** Information given follows **

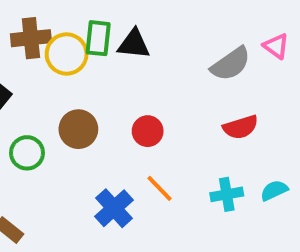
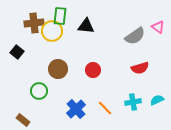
green rectangle: (98, 38) -> (60, 16), moved
green circle: (27, 153) -> (39, 91), moved
orange line: (159, 188) -> (105, 108), moved

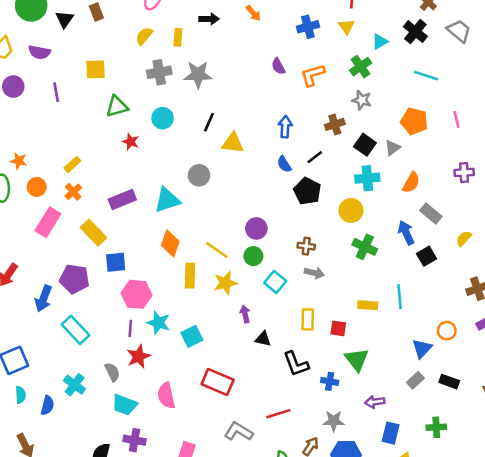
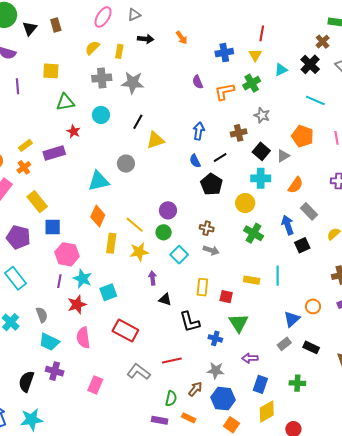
green cross: (361, 67) -> (252, 83), moved
yellow triangle: (233, 143) -> (155, 140), turned -30
purple rectangle: (122, 199) -> (54, 153), moved
red star: (139, 356) -> (77, 305), moved

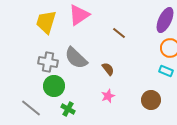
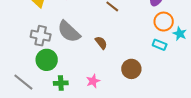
pink star: (108, 96) -> (93, 81), moved
brown circle: (151, 100) -> (131, 69), moved
green cross: (68, 109) -> (61, 83), turned -32

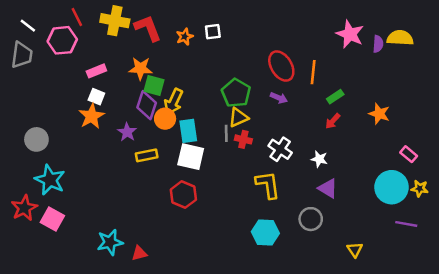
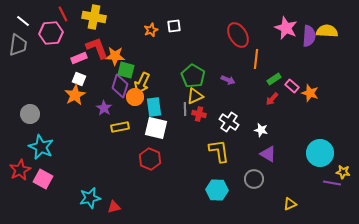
red L-shape: (148, 28) -> (97, 48), moved
purple semicircle: (378, 44) -> (309, 36), size x1.5
red ellipse: (281, 66) -> (238, 35), moved
pink rectangle: (409, 154) -> (292, 86), moved
yellow star: (420, 188) -> (343, 172), moved
yellow triangle: (355, 250) -> (290, 204), turned 40

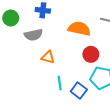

** End of Information given **

Your assignment. Among the records, find each line where the word "turned" occurs, and copy it.

Expected answer.
yellow triangle: (233, 143) -> (155, 140), turned -30
green cross: (68, 109) -> (61, 83), turned -32
yellow triangle: (355, 250) -> (290, 204), turned 40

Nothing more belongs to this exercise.